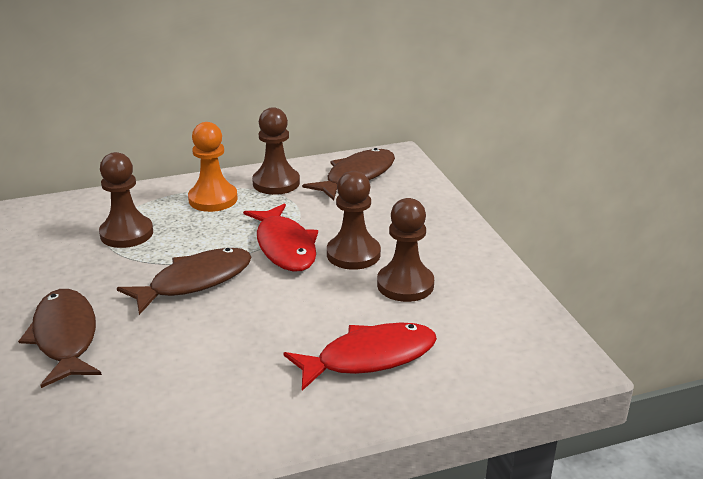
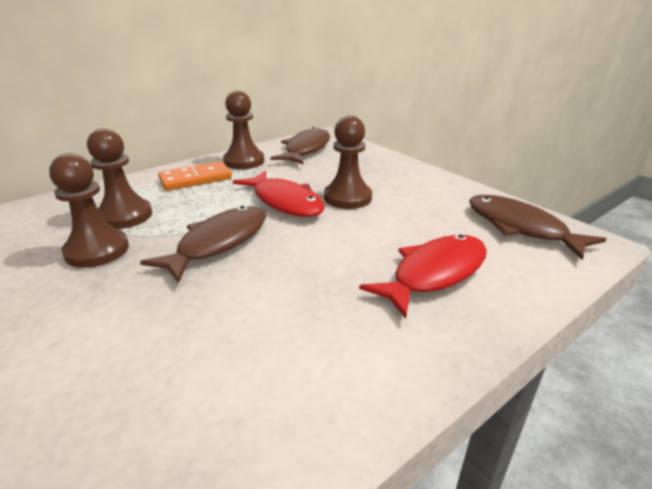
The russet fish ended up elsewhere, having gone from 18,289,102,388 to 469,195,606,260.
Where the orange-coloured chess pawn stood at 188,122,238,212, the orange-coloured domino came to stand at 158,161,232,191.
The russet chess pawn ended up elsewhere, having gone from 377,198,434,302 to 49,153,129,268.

○ ○ ○ ○ ○

What this calls for is the material above set down exactly, pictures excluded.

The russet fish ended up elsewhere, having gone from 18,289,102,388 to 469,195,606,260.
Where the orange-coloured chess pawn stood at 188,122,238,212, the orange-coloured domino came to stand at 158,161,232,191.
The russet chess pawn ended up elsewhere, having gone from 377,198,434,302 to 49,153,129,268.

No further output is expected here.